▸ **Task brief**
For each record that follows, restate the text exactly and drop the pictures.

Segment Open

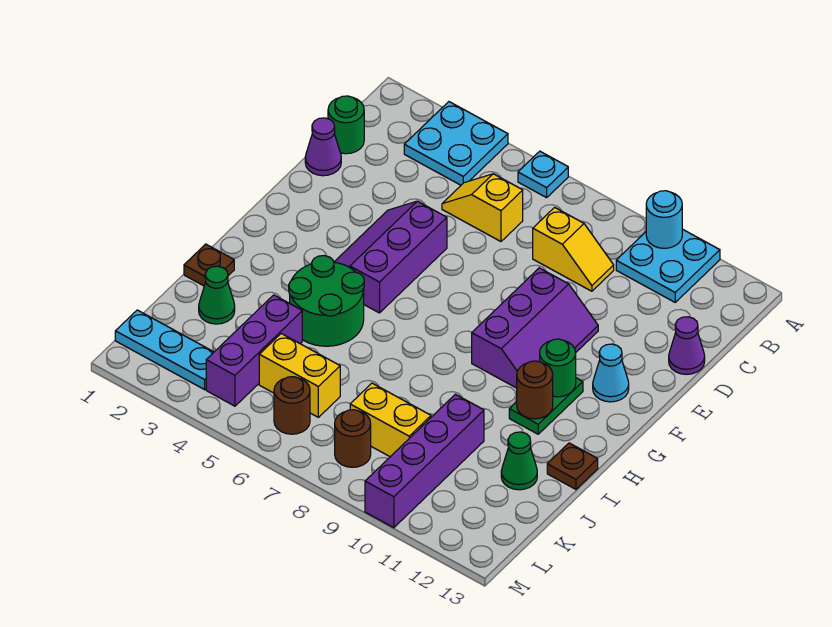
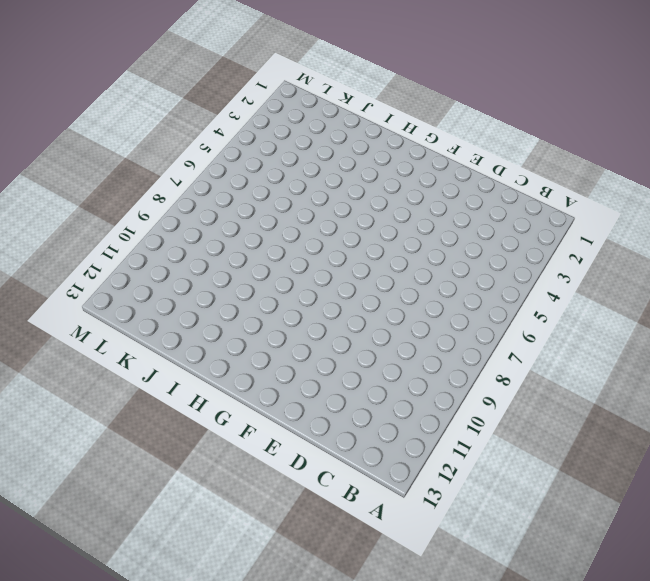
none -> cyan plate A3:B4 level 1
none -> cyan plate A6 level 1
none -> cyan plate A10:B11 level 1

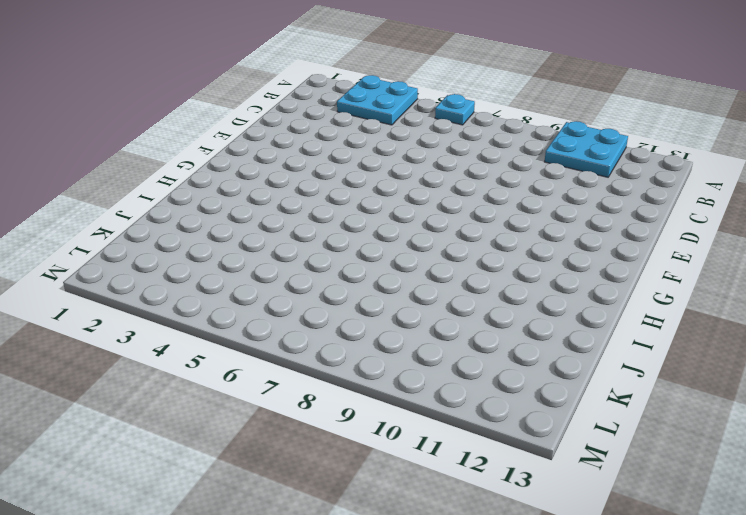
none -> green round brick C1 level 1
none -> yellow slope C5:C6 level 1 top 6
none -> yellow slope C8:C9 level 1 top 8

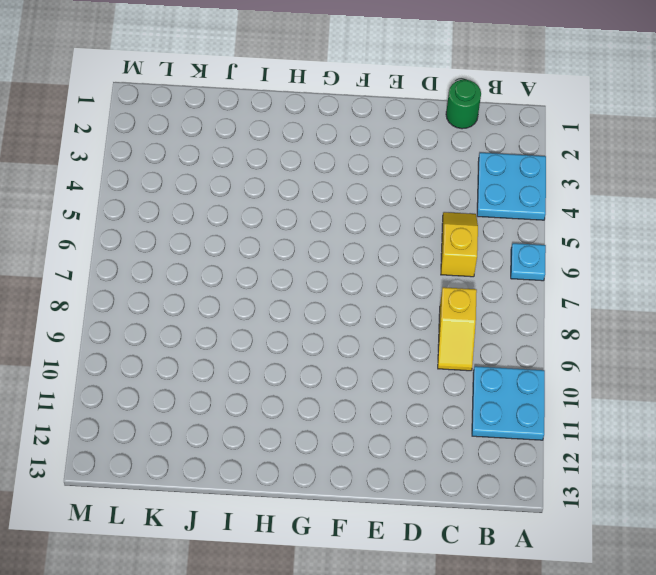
none -> purple cone D1 level 1
none -> purple cone D13 level 1
none -> purple slope E4:G5 level 1 top 5

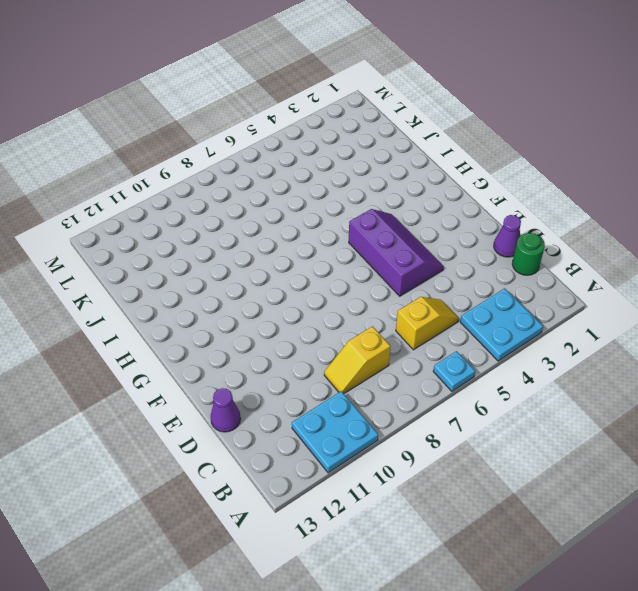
none -> purple slope E9:G10 level 1 top 9
none -> cyan cone F12 level 1
none -> green plate G11:H11 level 1

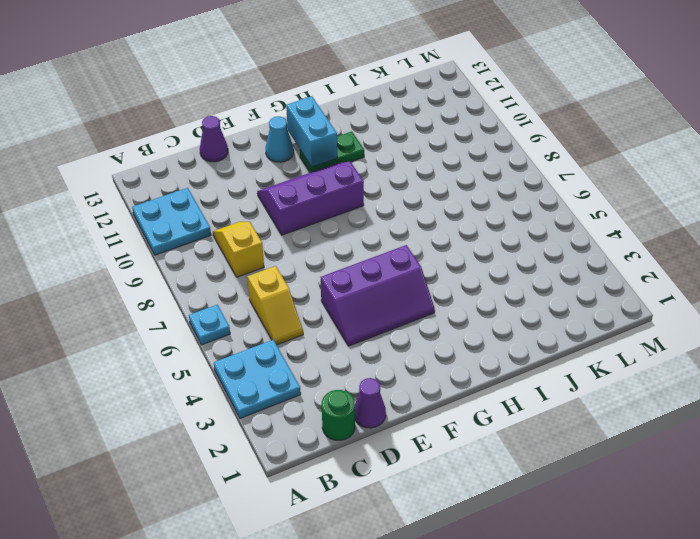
cyan brick G11:G12 level 2 -> green round brick G11 level 2
none -> green round brick H4:I5 level 1
none -> brown plate I1 level 1
none -> brown plate I13 level 1

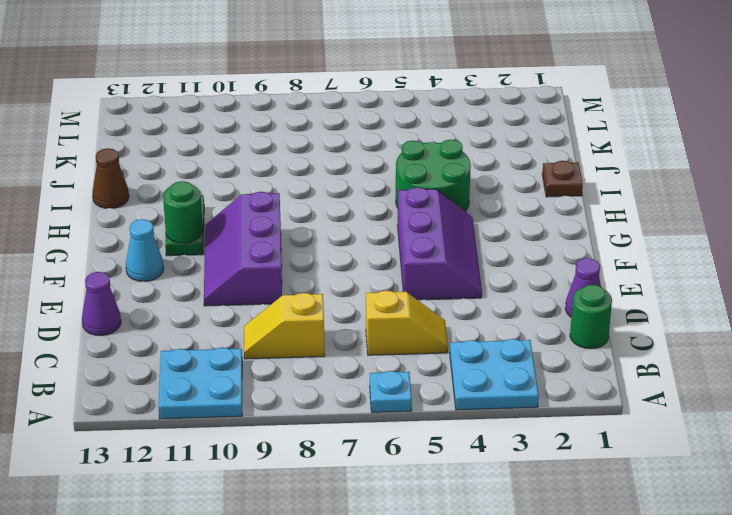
brown cone I13 level 1 -> brown plate I13 level 1
none -> green cone J2 level 1
none -> purple brick J4:L4 level 1
none -> purple brick J10:M10 level 1

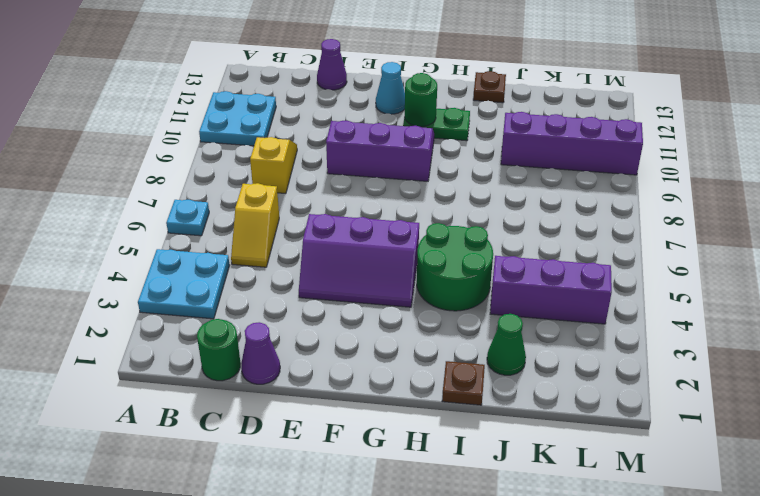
none -> green cone J12 level 1
none -> yellow brick K5:K6 level 1
none -> yellow brick K8:K9 level 1

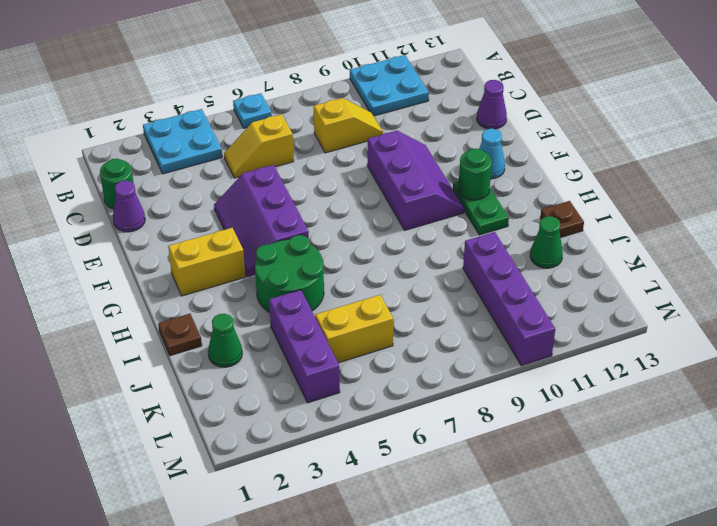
yellow brick G2:G3 level 1 -> yellow brick K8:K9 level 1
none -> cyan plate L1:L3 level 1
none -> brown round brick L6 level 1
none -> brown round brick L8 level 1

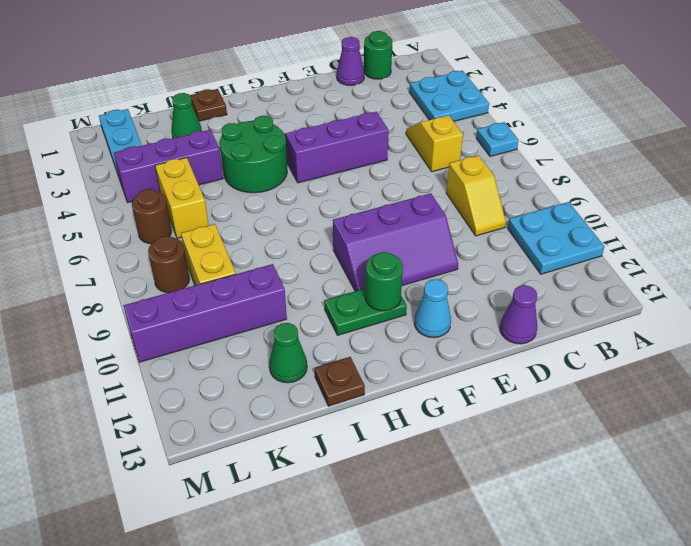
none -> cyan round brick A10 level 2
none -> brown round brick H11 level 2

Segment Closed

▸ **Exercise response**
none -> cyan plate A3:B4 level 1
none -> cyan plate A6 level 1
none -> cyan plate A10:B11 level 1

none -> green round brick C1 level 1
none -> yellow slope C5:C6 level 1 top 6
none -> yellow slope C8:C9 level 1 top 8

none -> purple cone D1 level 1
none -> purple cone D13 level 1
none -> purple slope E4:G5 level 1 top 5

none -> purple slope E9:G10 level 1 top 9
none -> cyan cone F12 level 1
none -> green plate G11:H11 level 1

cyan brick G11:G12 level 2 -> green round brick G11 level 2
none -> green round brick H4:I5 level 1
none -> brown plate I1 level 1
none -> brown plate I13 level 1

brown cone I13 level 1 -> brown plate I13 level 1
none -> green cone J2 level 1
none -> purple brick J4:L4 level 1
none -> purple brick J10:M10 level 1

none -> green cone J12 level 1
none -> yellow brick K5:K6 level 1
none -> yellow brick K8:K9 level 1

yellow brick G2:G3 level 1 -> yellow brick K8:K9 level 1
none -> cyan plate L1:L3 level 1
none -> brown round brick L6 level 1
none -> brown round brick L8 level 1

none -> cyan round brick A10 level 2
none -> brown round brick H11 level 2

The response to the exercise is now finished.